Extract the lines below word for word, leaving out the pictures.

Input for this task:
++++++++++

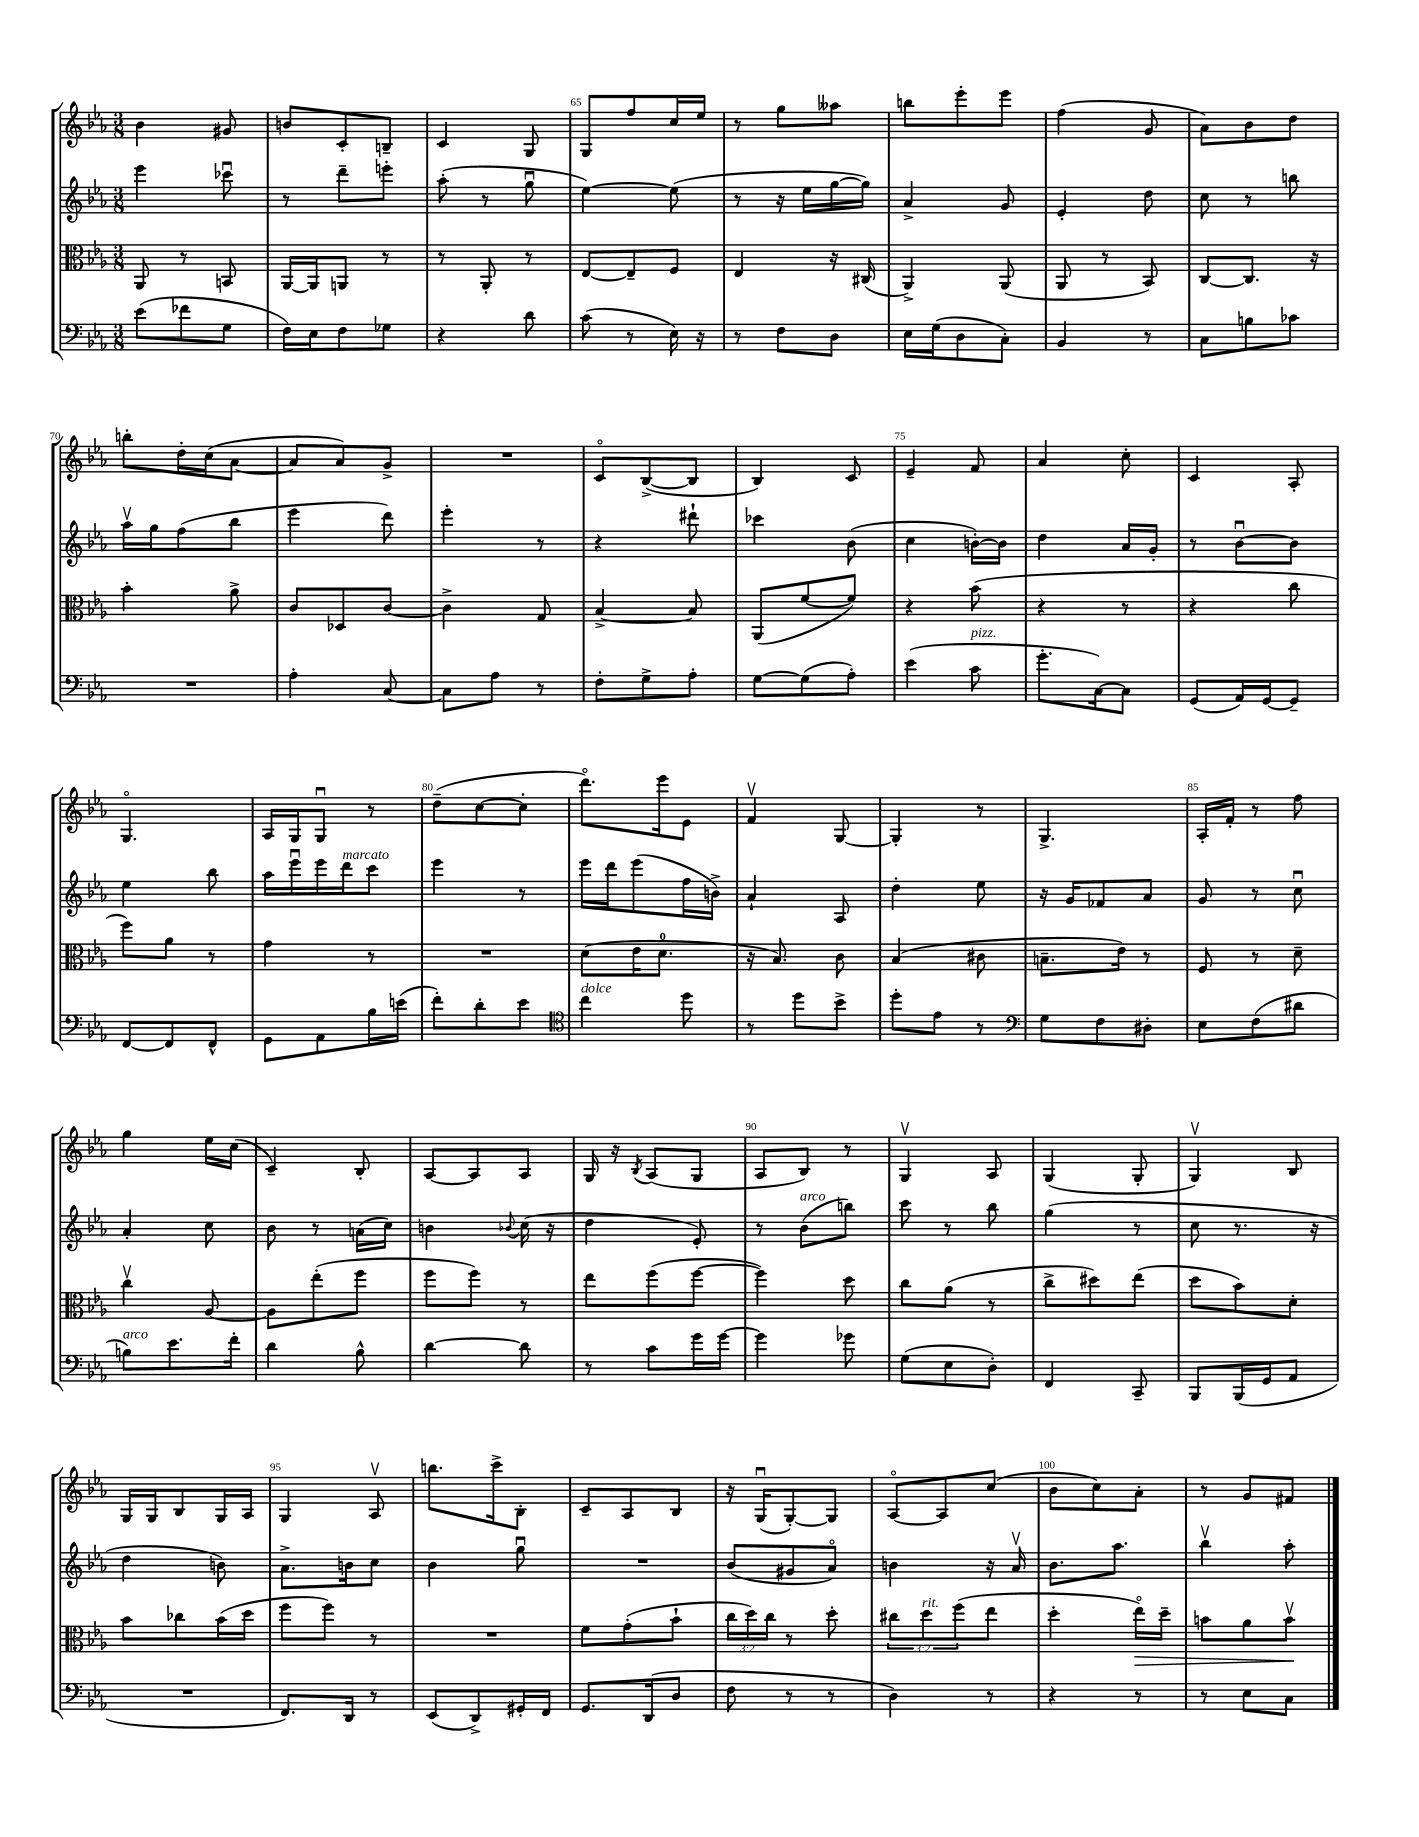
<<
\new StaffGroup <<
\new Staff = "s0" {
    \clef treble \key ees \major \numericTimeSignature \time 3/8
    bes'4 gis'8 |
    b'8 c'8-. b8-- |
    c'4 g8 |
    g8 f''8 c''16 ees''16 |
    r8 g''8 aeses''8 |
    b''8 ees'''8-. ees'''8 |
    f''4( g'8 |
    aes'8) bes'8 d''8 |
    b''8-. d''16-. c''16( aes'8~ |
    aes'8 aes'8) g'8-> |
    R4. |
    c'8\flageolet bes8~->( bes8 |
    bes4) c'8 |
    ees'4-- f'8 |
    aes'4 c''8-. |
    c'4 aes8-. |
    g4.\flageolet |
    aes16 g16 g8\downbow r8 |
    d''8--( c''8~ c''8-. |
    d'''8.\flageolet) ees'''16 ees'8 |
    f'4\upbow g8~ |
    g4-. r8 |
    g4.-> |
    aes16-. f'16-. r8 f''8 |
    g''4 ees''16 c''16( |
    c'4--) bes8-. |
    aes8~ aes8 aes8 |
    g16 r16 \acciaccatura { bes8 } aes8( g8 |
    aes8 bes8) r8 |
    g4\upbow aes8 |
    g4( g8-. |
    g4\upbow) bes8 |
    g16 g16 bes8 g16 aes16 |
    g4 aes8\upbow |
    b''8. c'''16-> bes8-. |
    c'8-- aes8 bes8 |
    r16 g16\downbow( g8~-.) g8 |
    aes8~\flageolet aes8 c''8( |
    bes'8 c''8) aes'8-. |
    r8 g'8 fis'8 \bar "|." |
}
\new Staff = "s1" {
    \clef treble \key ees \major \numericTimeSignature \time 3/8
    ees'''4 ces'''8\downbow |
    r8 d'''8-- e'''8-. |
    aes''8-.( r8 g''8\downbow |
    ees''4~) ees''8( |
    r8 r16 ees''16 g''16~ g''16) |
    aes'4-> g'8 |
    ees'4-. d''8 |
    c''8 r8 b''8 |
    aes''16\upbow g''16 f''8( bes''8 |
    ees'''4 d'''8) |
    ees'''4-. r8 |
    r4 dis'''8-! |
    ces'''4 bes'8( |
    c''4 b'16~-.) b'16 |
    d''4 aes'16 g'16-. |
    r8 bes'8~\downbow bes'8 |
    ees''4 bes''8 |
    aes''16 ees'''16\downbow ees'''16 d'''16^\markup { \italic "marcato" } c'''8 |
    ees'''4 r8 |
    ees'''16 d'''16 ees'''8( f''16 b'16->) |
    aes'4-! aes8 |
    d''4-. ees''8 |
    r16 g'16 fes'8 aes'8 |
    g'8 r8 c''8\downbow |
    aes'4-. c''8 |
    bes'8 r8 a'16( c''16) |
    b'4 \appoggiatura { bes'8 } c''16( r16 |
    d''4 ees'8-.) |
    r8 bes'8^\markup { \italic "arco" }( b''8) |
    c'''8 r8 bes''8 |
    g''4( r8 |
    c''8 r8. r16 |
    d''4 b'8) |
    aes'8.-> b'16 c''8 |
    bes'4 g''8\downbow |
    R4. |
    bes'8( gis'8 aes'8\flageolet) |
    b'4 r16 aes'16\upbow |
    bes'8. aes''8. |
    bes''4\upbow aes''8-. \bar "|." |
}
\new Staff = "s2" {
    \clef alto \key ees \major \numericTimeSignature \time 3/8 \override Staff.TupletNumber.text = #tuplet-number::calc-fraction-text
    aes,8 r8 b,8 |
    aes,16~ aes,16 a,8 r8 |
    r8 aes,8-. r8 |
    ees8~ ees8-- f8 |
    ees4 r16 cis16( |
    aes,4->) aes,8( |
    aes,8 r8 bes,8) |
    c8~ c8. r16 |
    bes'4-. aes'8-> |
    c'8 des8 c'8~ |
    c'4-> g8 |
    bes4~-> bes8 |
    aes,8( f'8~ f'8) |
    r4 bes'8( |
    r4 r8 |
    r4 c''8 |
    f''8) aes'8 r8 |
    g'4 r8 |
    R4. |
    d'8( ees'16 d'8.-0 |
    r16 bes8.) c'8 |
    bes4( cis'8 |
    b8.-- ees'16) r8 |
    f8 r8 d'8-- |
    c''4\upbow aes8~ |
    aes8 ees''8-.( f''8 |
    f''8 f''8) r8 |
    ees''8 f''8( f''8~ |
    f''4) d''8 |
    c''8 aes'8( r8 |
    c''8-> dis''8) ees''8( |
    d''8 bes'8) d'8-. |
    bes'8 ces''8 bes'16( d''16 |
    f''8 f''8) r8 |
    R4. |
    f'8 g'8-.( bes'8-! |
    \tuplet 3/2 { c''16 d''16) c''16 } r8 d''8-. |
    \tuplet 3/2 { cis''8 d''8^\markup { \italic "rit." } f''8( } ees''8 |
    d''4-. ees''16\flageolet\>) d''16-- |
    b'8 aes'8 b'8\upbow\! \bar "|." |
}
\new Staff = "s3" {
    \clef bass \key ees \major \numericTimeSignature \time 3/8
    ees'8( fes'8 g8 |
    f16) ees16 f8 ges8 |
    r4 d'8 |
    c'8( r8 ees16) r16 |
    r8 f8 d8 |
    ees16 g16( d8 c8-.) |
    bes,4 r8 |
    c8 b8 ces'8 |
    R4. |
    aes4-. c8~ |
    c8 aes8 r8 |
    f8-. g8-> aes8-. |
    g8~ g8( aes8-.) |
    ees'4( c'8^\markup { \italic "pizz." } |
    g'8.-. c16~) c8 |
    g,8( aes,16) g,16~ g,8-- |
    f,8~ f,8 f,8-^ |
    g,8 aes,8 bes16 e'16( |
    f'8-.) d'8-. ees'8 |
    \clef tenor c''4^\markup { \italic "dolce" } d''8 |
    r8 d''8 bes'8-> |
    d''8-. ees'8 r8 |
    \clef bass g8 f8 dis8-. |
    ees8 f8( dis'8 |
    b8^\markup { \italic "arco" }) ees'8. f'16-. |
    d'4 bes8-^ |
    d'4~ d'8 |
    r8 c'8 g'16 g'16~ |
    g'4 ges'8 |
    g8( ees8 d8-.) |
    f,4 c,8-- |
    bes,,8 bes,,16( g,16 aes,8 |
    R4. |
    f,8.) d,16 r8 |
    ees,8( d,8->) gis,16-. f,16 |
    g,8. d,16( d8 |
    f8 r8 r8 |
    d4) r8 |
    r4 r8 |
    r8 ees8 c8 \bar "|." |
}
>>
>>
\layout { \context { \Score currentBarNumber = #62 \override BarNumber.break-visibility = ##(#f #t #t) barNumberVisibility = #(every-nth-bar-number-visible 5) } }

++++++++++

Finished answer:
<<
\new StaffGroup <<
\new Staff = "s0" {
    \clef treble \key ees \major \numericTimeSignature \time 3/8
    bes'4 gis'8 |
    b'8 c'8-. b8-- |
    c'4 g8 |
    g8 f''8 c''16 ees''16 |
    r8 g''8 aeses''8 |
    b''8 ees'''8-. ees'''8 |
    f''4( g'8 |
    aes'8) bes'8 d''8 |
    b''8-. d''16-. c''16( aes'8~ |
    aes'8 aes'8) g'8-> |
    R4. |
    c'8\flageolet bes8~->( bes8 |
    bes4) c'8 |
    ees'4-- f'8 |
    aes'4 c''8-. |
    c'4 aes8-. |
    g4.\flageolet |
    aes16 g16 g8\downbow r8 |
    d''8--( c''8~ c''8-. |
    d'''8.\flageolet) ees'''16 ees'8 |
    f'4\upbow g8~ |
    g4-. r8 |
    g4.-> |
    aes16-. f'16-. r8 f''8 |
    g''4 ees''16 c''16( |
    c'4--) bes8-. |
    aes8~ aes8 aes8 |
    g16 r16 \acciaccatura { bes8 } aes8( g8 |
    aes8 bes8) r8 |
    g4\upbow aes8 |
    g4( g8-. |
    g4\upbow) bes8 |
    g16 g16 bes8 g16 aes16 |
    g4 aes8\upbow |
    b''8. c'''16-> bes8-. |
    c'8-- aes8 bes8 |
    r16 g16\downbow( g8~-.) g8 |
    aes8~\flageolet aes8 c''8( |
    bes'8 c''8) aes'8-. |
    r8 g'8 fis'8 \bar "|." |
}
\new Staff = "s1" {
    \clef treble \key ees \major \numericTimeSignature \time 3/8
    ees'''4 ces'''8\downbow |
    r8 d'''8-- e'''8-. |
    aes''8-.( r8 g''8\downbow |
    ees''4~) ees''8( |
    r8 r16 ees''16 g''16~ g''16) |
    aes'4-> g'8 |
    ees'4-. d''8 |
    c''8 r8 b''8 |
    aes''16\upbow g''16 f''8( bes''8 |
    ees'''4 d'''8) |
    ees'''4-. r8 |
    r4 dis'''8-! |
    ces'''4 bes'8( |
    c''4 b'16~-.) b'16 |
    d''4 aes'16 g'16-. |
    r8 bes'8~\downbow bes'8 |
    ees''4 bes''8 |
    aes''16 ees'''16\downbow ees'''16 d'''16^\markup { \italic "marcato" } c'''8 |
    ees'''4 r8 |
    ees'''16 d'''16 ees'''8( f''16 b'16->) |
    aes'4-! aes8 |
    d''4-. ees''8 |
    r16 g'16 fes'8 aes'8 |
    g'8 r8 c''8\downbow |
    aes'4-. c''8 |
    bes'8 r8 a'16( c''16) |
    b'4 \appoggiatura { bes'8 } c''16( r16 |
    d''4 ees'8-.) |
    r8 bes'8^\markup { \italic "arco" }( b''8) |
    c'''8 r8 bes''8 |
    g''4( r8 |
    c''8 r8. r16 |
    d''4 b'8) |
    aes'8.-> b'16 c''8 |
    bes'4 g''8\downbow |
    R4. |
    bes'8( gis'8 aes'8\flageolet) |
    b'4 r16 aes'16\upbow |
    bes'8. aes''8. |
    bes''4\upbow aes''8-. \bar "|." |
}
\new Staff = "s2" {
    \clef alto \key ees \major \numericTimeSignature \time 3/8 \override Staff.TupletNumber.text = #tuplet-number::calc-fraction-text
    aes,8 r8 b,8 |
    aes,16~ aes,16 a,8 r8 |
    r8 aes,8-. r8 |
    ees8~ ees8-- f8 |
    ees4 r16 cis16( |
    aes,4->) aes,8( |
    aes,8 r8 bes,8) |
    c8~ c8. r16 |
    bes'4-. aes'8-> |
    c'8 des8 c'8~ |
    c'4-> g8 |
    bes4~-> bes8 |
    aes,8( f'8~ f'8) |
    r4 bes'8( |
    r4 r8 |
    r4 c''8 |
    f''8) aes'8 r8 |
    g'4 r8 |
    R4. |
    d'8( ees'16 d'8.-0 |
    r16 bes8.) c'8 |
    bes4( cis'8 |
    b8.-- ees'16) r8 |
    f8 r8 d'8-- |
    c''4\upbow aes8~ |
    aes8 ees''8-.( f''8 |
    f''8 f''8) r8 |
    ees''8 f''8( f''8~ |
    f''4) d''8 |
    c''8 aes'8( r8 |
    c''8-> dis''8) ees''8( |
    d''8 bes'8) d'8-. |
    bes'8 ces''8 bes'16( d''16 |
    f''8 f''8) r8 |
    R4. |
    f'8 g'8-.( bes'8-! |
    \tuplet 3/2 { c''16 d''16) c''16 } r8 d''8-. |
    \tuplet 3/2 { cis''8 d''8^\markup { \italic "rit." } f''8( } ees''8 |
    d''4-. ees''16\flageolet\>) d''16-- |
    b'8 aes'8 b'8\upbow\! \bar "|." |
}
\new Staff = "s3" {
    \clef bass \key ees \major \numericTimeSignature \time 3/8
    ees'8( fes'8 g8 |
    f16) ees16 f8 ges8 |
    r4 d'8 |
    c'8( r8 ees16) r16 |
    r8 f8 d8 |
    ees16 g16( d8 c8-.) |
    bes,4 r8 |
    c8 b8 ces'8 |
    R4. |
    aes4-. c8~ |
    c8 aes8 r8 |
    f8-. g8-> aes8-. |
    g8~ g8( aes8-.) |
    ees'4( c'8^\markup { \italic "pizz." } |
    g'8.-. c16~) c8 |
    g,8( aes,16) g,16~ g,8-- |
    f,8~ f,8 f,8-^ |
    g,8 aes,8 bes16 e'16( |
    f'8-.) d'8-. ees'8 |
    \clef tenor c''4^\markup { \italic "dolce" } d''8 |
    r8 d''8 bes'8-> |
    d''8-. ees'8 r8 |
    \clef bass g8 f8 dis8-. |
    ees8 f8( dis'8 |
    b8^\markup { \italic "arco" }) ees'8. f'16-. |
    d'4 bes8-^ |
    d'4~ d'8 |
    r8 c'8 g'16 g'16~ |
    g'4 ges'8 |
    g8( ees8 d8-.) |
    f,4 c,8-- |
    bes,,8 bes,,16( g,16 aes,8 |
    R4. |
    f,8.) d,16 r8 |
    ees,8( d,8->) gis,16-. f,16 |
    g,8. d,16( d8 |
    f8 r8 r8 |
    d4) r8 |
    r4 r8 |
    r8 ees8 c8 \bar "|." |
}
>>
>>
\layout { \context { \Score currentBarNumber = #62 \override BarNumber.break-visibility = ##(#f #t #t) barNumberVisibility = #(every-nth-bar-number-visible 5) } }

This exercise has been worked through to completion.